▶ _Your assignment_
From the top of the entries, reproduce each line exactly, stopping after the line that contains "R105: none -> 47k (XI, XO)". Omit pictures.

[Change listing data]

######

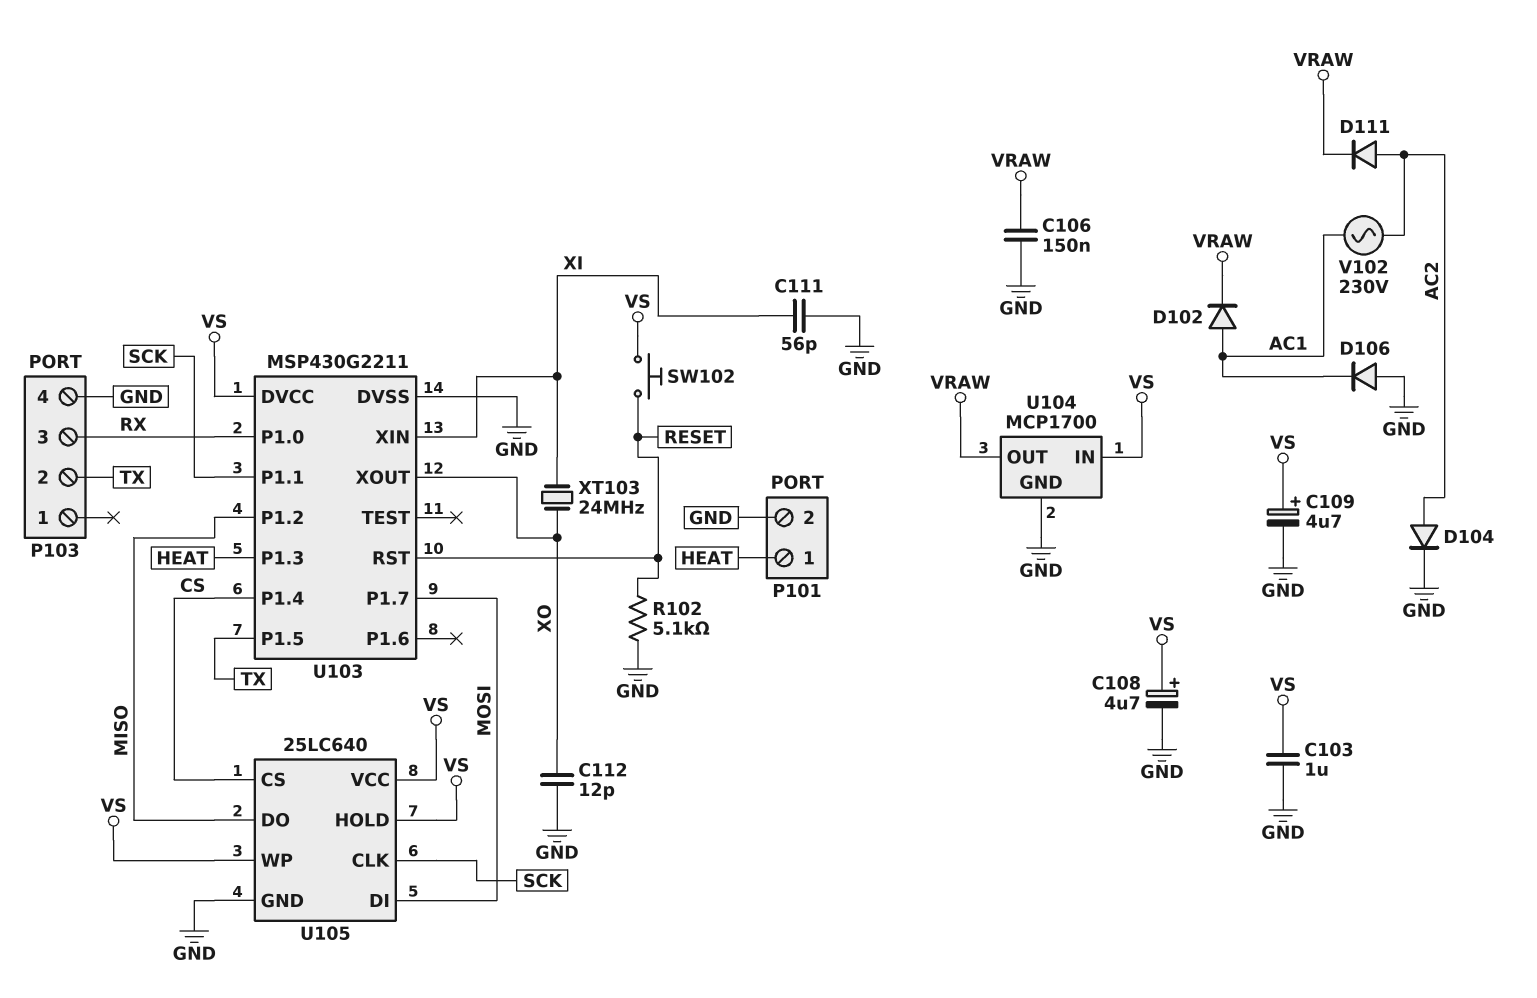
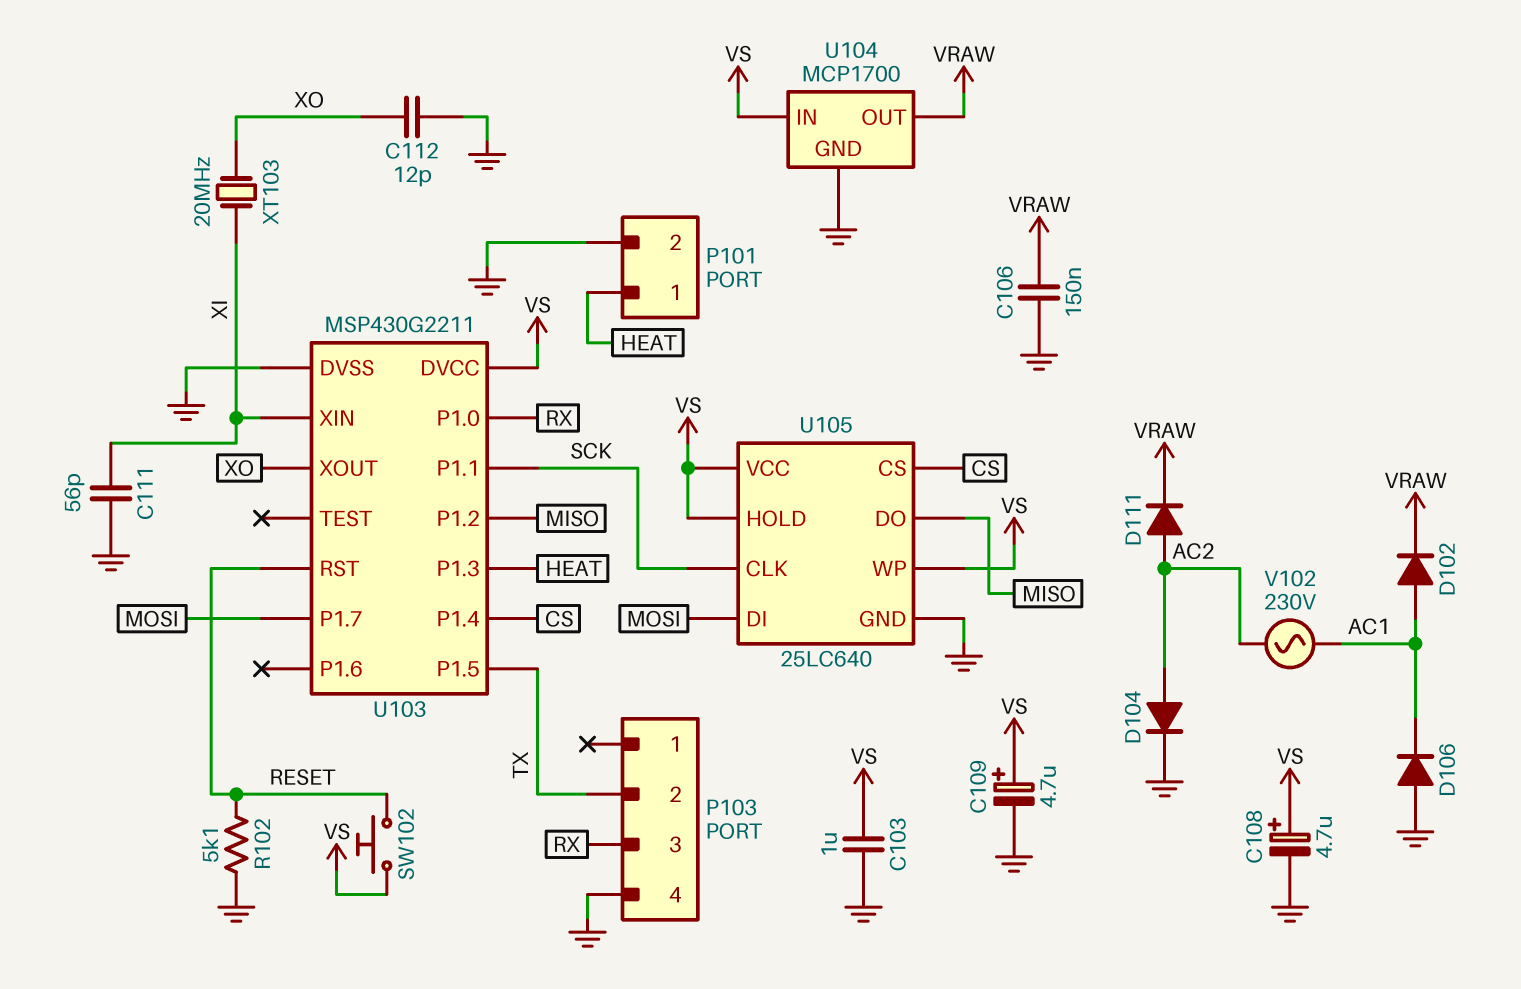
XT103: 24MHz (XI, XO) -> 20MHz (XI, XO)

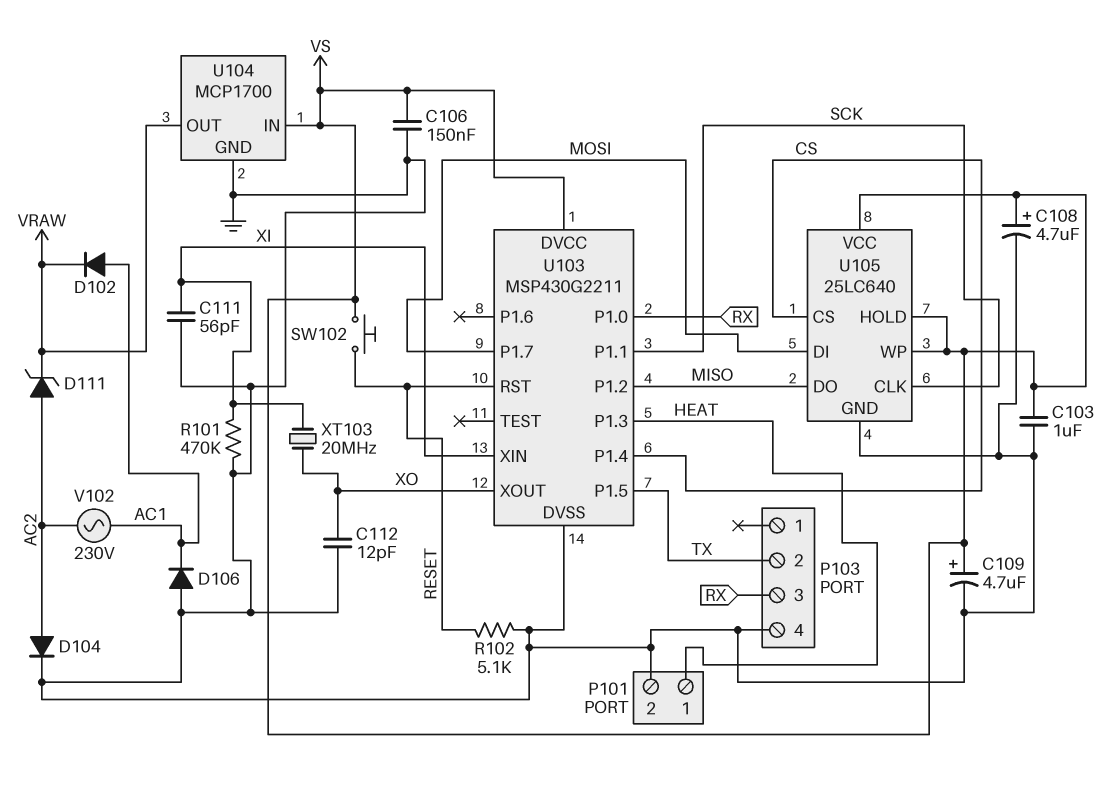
C106: 150nF (GND, VRAW) -> 150nF (GND, VS)
D111: diode (A AC2, K VRAW) -> zener (A AC2, K VRAW)
R101: none -> 470k (GND, XI)

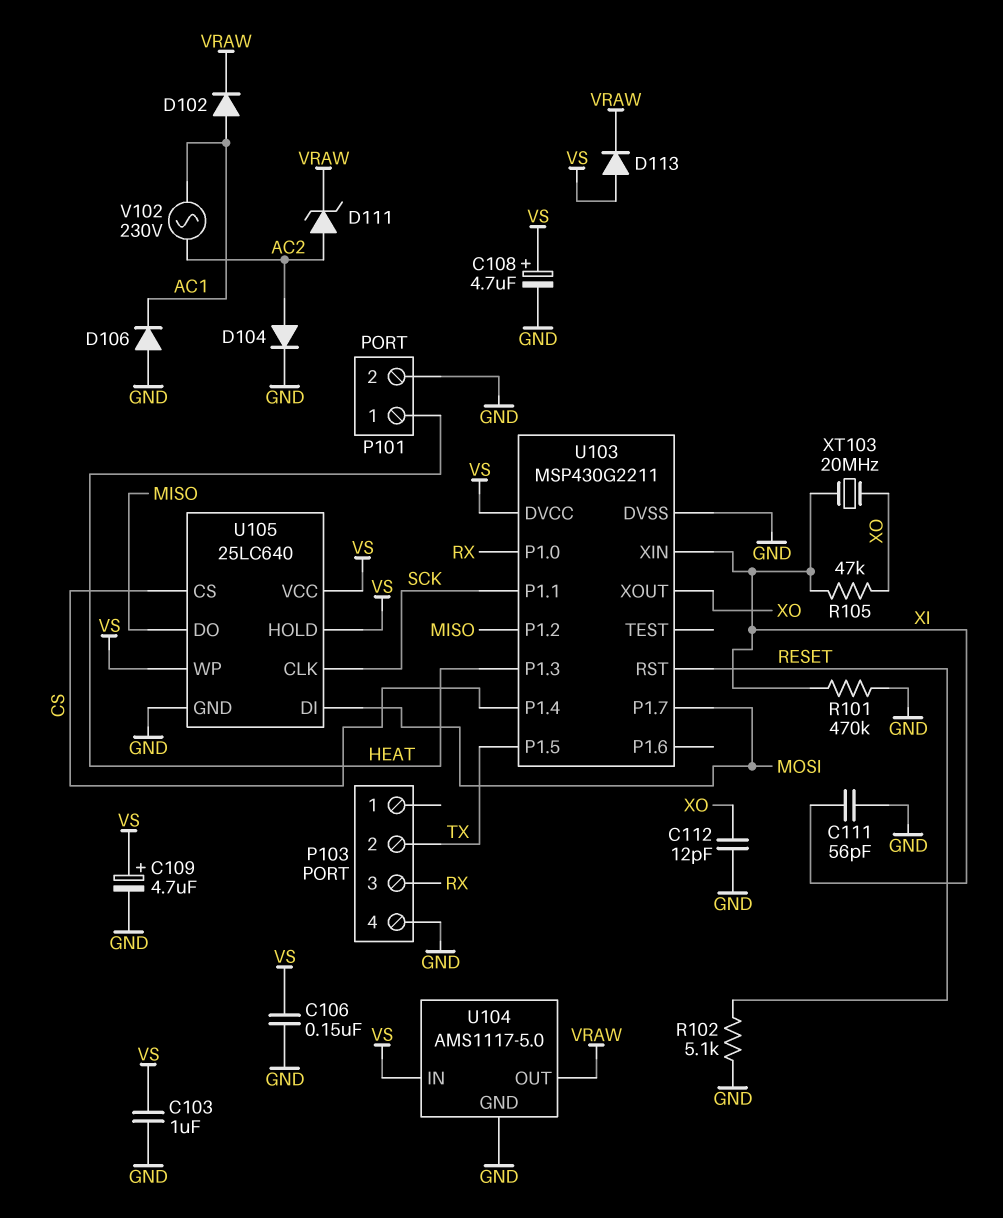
D113: none -> diode (A VS, K VRAW)
R105: none -> 47k (XI, XO)
SW102: button (RESET, VS) -> none
U104: MCP1700 -> AMS1117-5.0

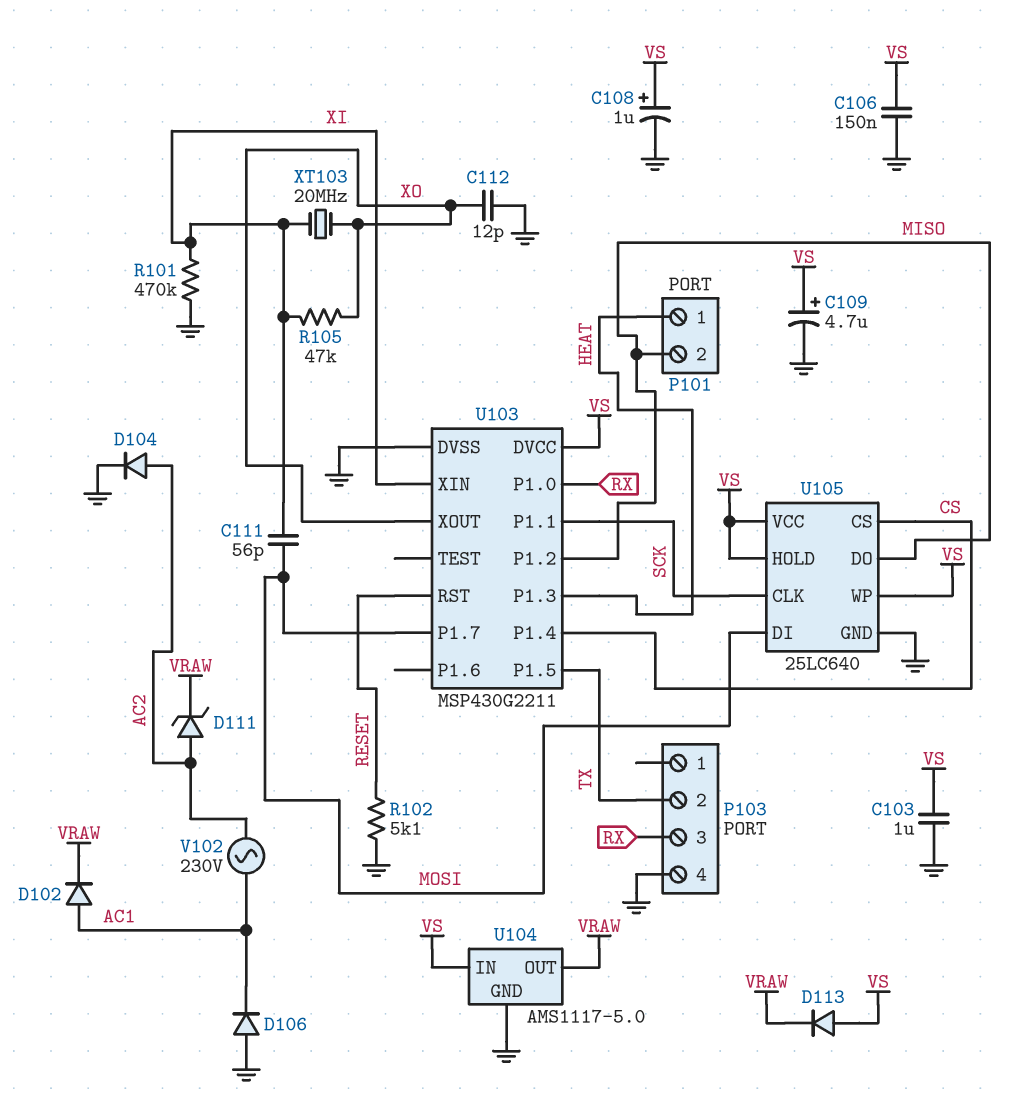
C108: 4.7uF (plus VS, minus GND) -> 1uF (plus VS, minus GND)
C111: 56pF (GND, XI) -> 56pF (MOSI, XI)
P101 pin 2: GND -> MISO

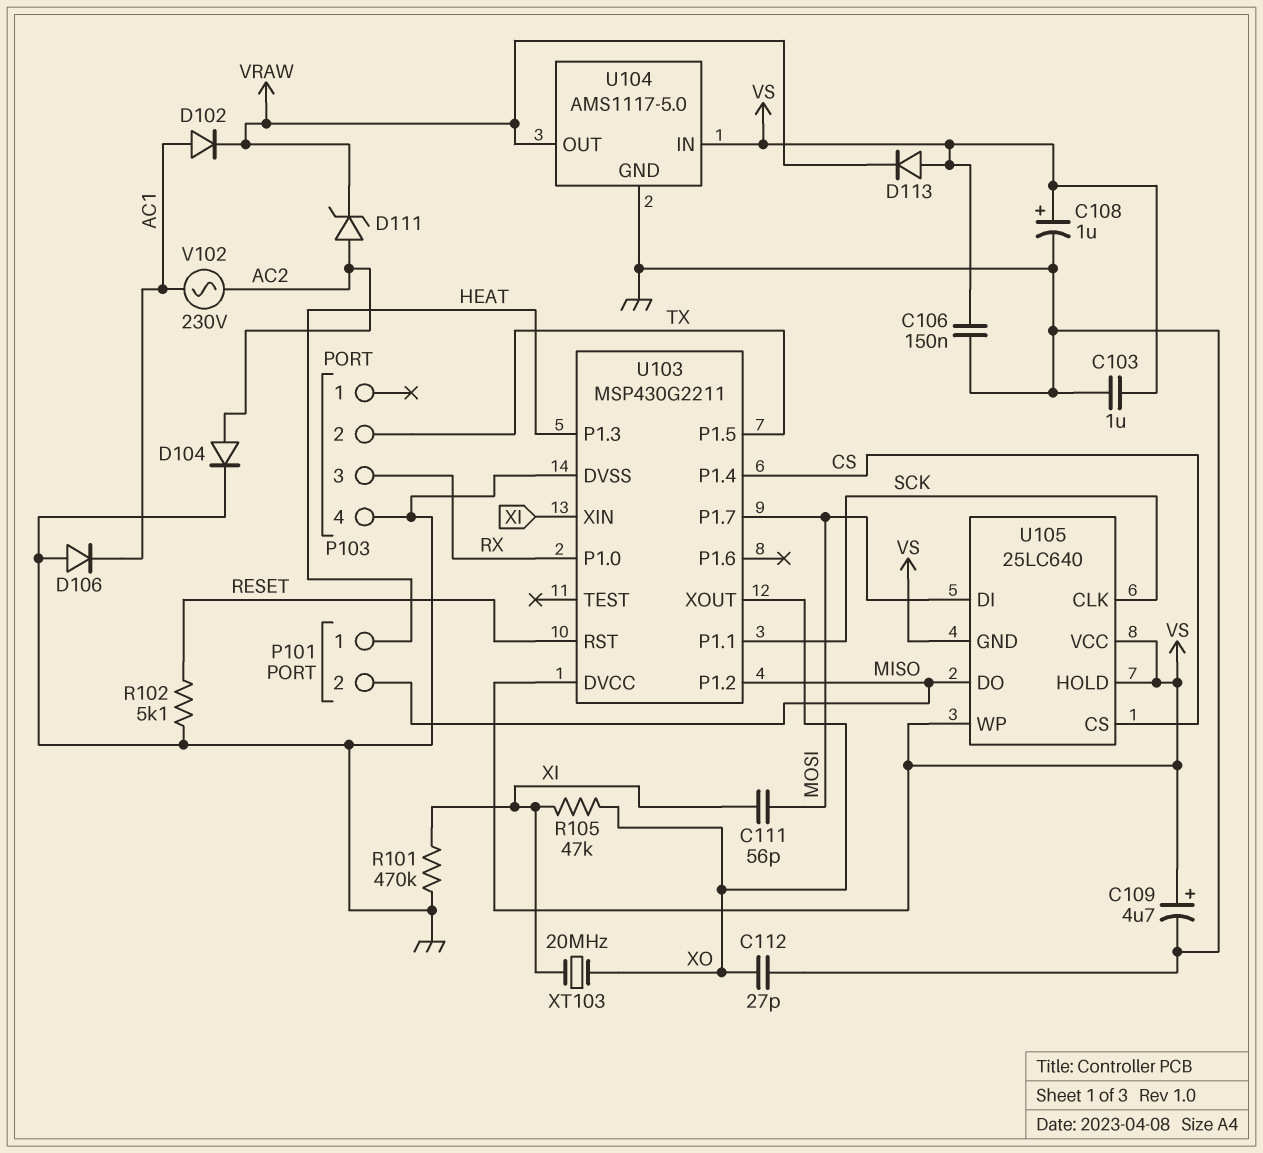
C112: 12pF (GND, XO) -> 27pF (GND, XO)
U105 pin GND: GND -> VS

######

▶ _Solution below_
XT103: 24MHz (XI, XO) -> 20MHz (XI, XO)

C106: 150nF (GND, VRAW) -> 150nF (GND, VS)
D111: diode (A AC2, K VRAW) -> zener (A AC2, K VRAW)
R101: none -> 470k (GND, XI)

D113: none -> diode (A VS, K VRAW)
R105: none -> 47k (XI, XO)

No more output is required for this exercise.